**WORK TO COMPLETE**
Skip the pictures. Transcribe the rest of the data below without changing a word.

Segment Start: TASK INPUT

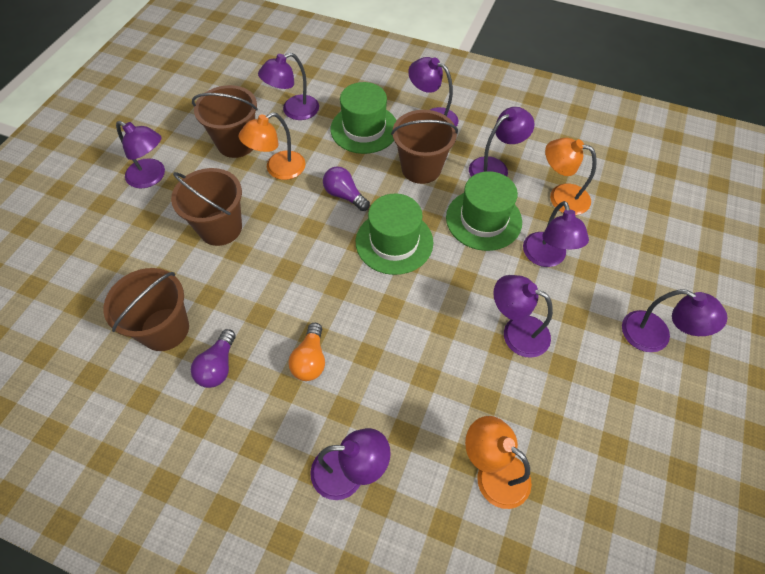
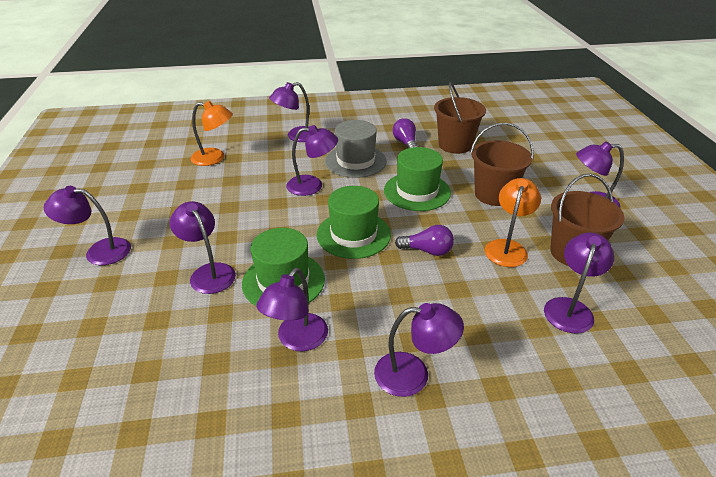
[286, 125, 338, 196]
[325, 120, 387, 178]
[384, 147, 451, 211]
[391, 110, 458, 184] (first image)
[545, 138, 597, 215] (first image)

Segment End: TASK INPUT

**RESPONSE FOR THIS EXERCISE**
[286, 125, 338, 196]
[325, 120, 387, 178]
[384, 147, 451, 211]
[391, 110, 458, 184] (first image)
[545, 138, 597, 215] (first image)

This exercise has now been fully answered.